** Activity **
Only the text of the records belongs in the answer; the pictures must be dropped.

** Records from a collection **
━━━━━━━━━━━━━━━━
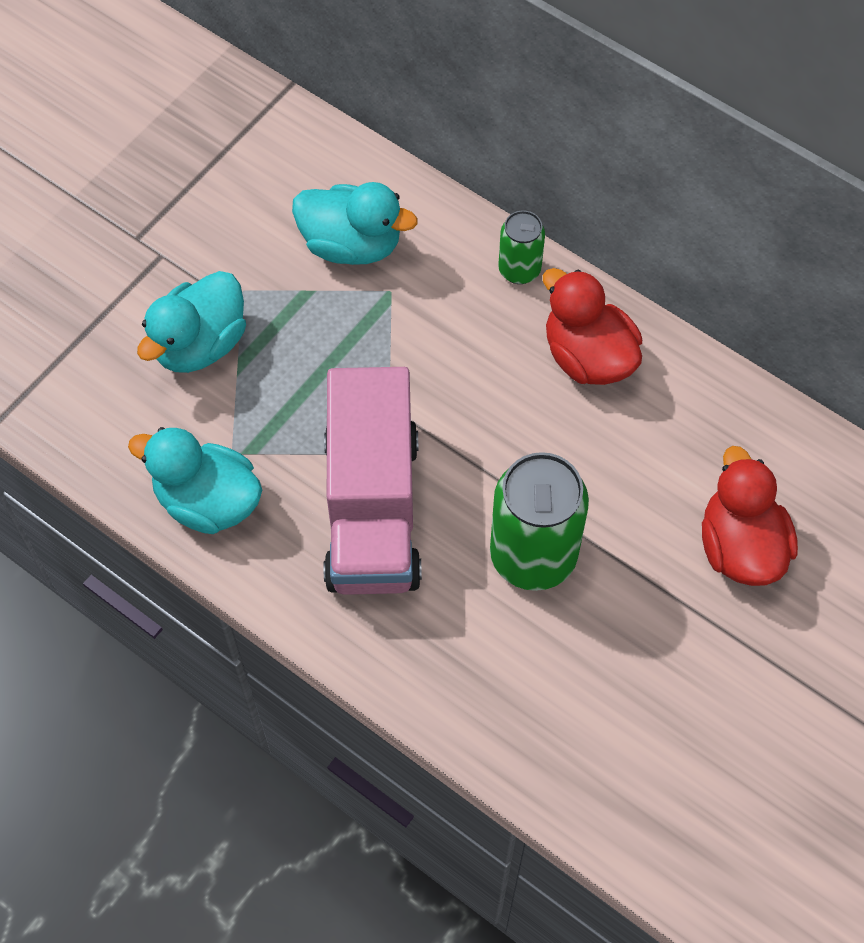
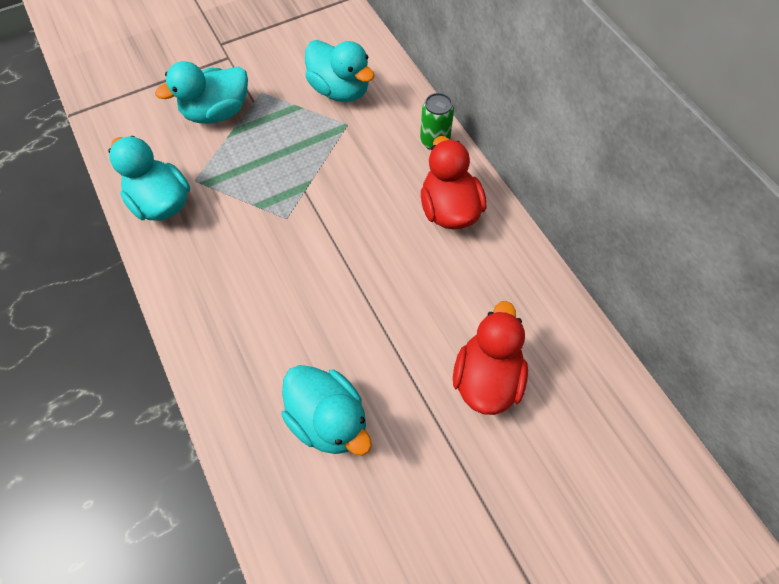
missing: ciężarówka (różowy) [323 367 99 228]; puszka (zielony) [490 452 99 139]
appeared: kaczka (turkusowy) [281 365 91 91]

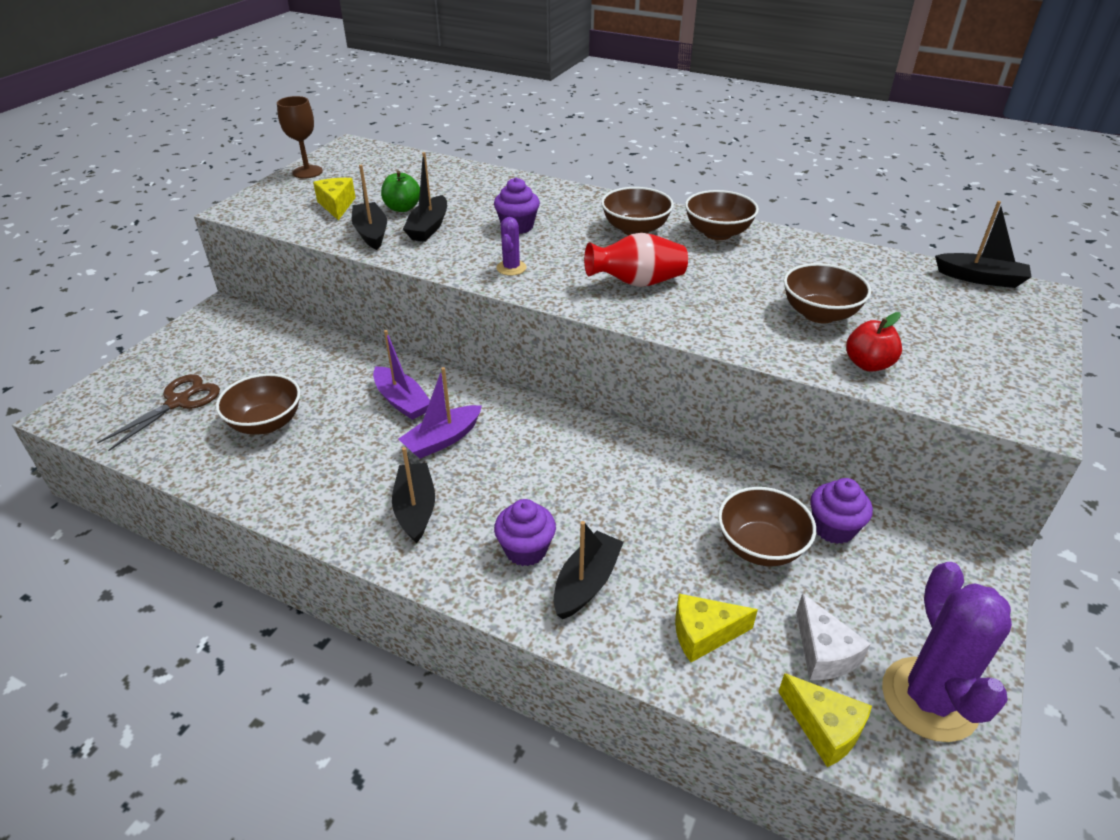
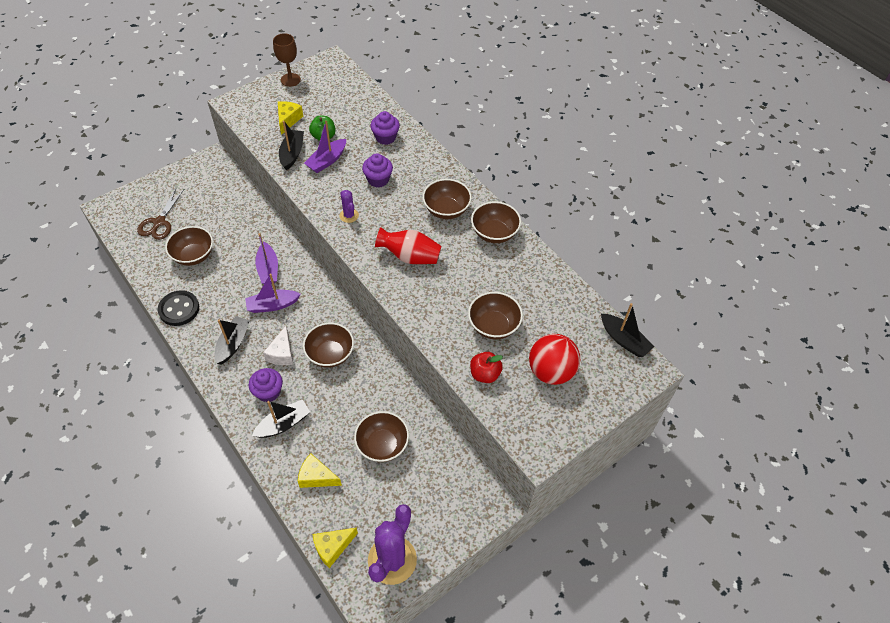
appeared: guzik (czarny) [158 290 41 36]; miska (brązowy) [303 323 51 45]; piłka (czerwony) [529 334 51 51]
relocated: ser (biały) [796 593 74 87] to [263 326 30 39]; muffinka (fioletowy) [810 478 63 66] to [370 111 30 34]
colour: łódka (czarny) [403 152 44 90] to łódka (fioletowy) [304 121 42 52]
spun: nożyczki (brązowy) [97 374 123 77] = [137 188 47 52] 135 degrees clockwise; kaktus (fioletowy) [496 217 31 59] = [340 190 19 33] 60 degrees counterclockwise; ser (żółty) [778 673 94 94] = [312 527 46 41] 75 degrees clockwise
━━━━━━━━━━━━━━━━
** Worked solution **
missing: ciężarówka (różowy) [323 367 99 228]; puszka (zielony) [490 452 99 139]
appeared: kaczka (turkusowy) [281 365 91 91]

appeared: guzik (czarny) [158 290 41 36]; miska (brązowy) [303 323 51 45]; piłka (czerwony) [529 334 51 51]
relocated: ser (biały) [796 593 74 87] to [263 326 30 39]; muffinka (fioletowy) [810 478 63 66] to [370 111 30 34]
colour: łódka (czarny) [403 152 44 90] to łódka (fioletowy) [304 121 42 52]
spun: nożyczki (brązowy) [97 374 123 77] = [137 188 47 52] 135 degrees clockwise; kaktus (fioletowy) [496 217 31 59] = [340 190 19 33] 60 degrees counterclockwise; ser (żółty) [778 673 94 94] = [312 527 46 41] 75 degrees clockwise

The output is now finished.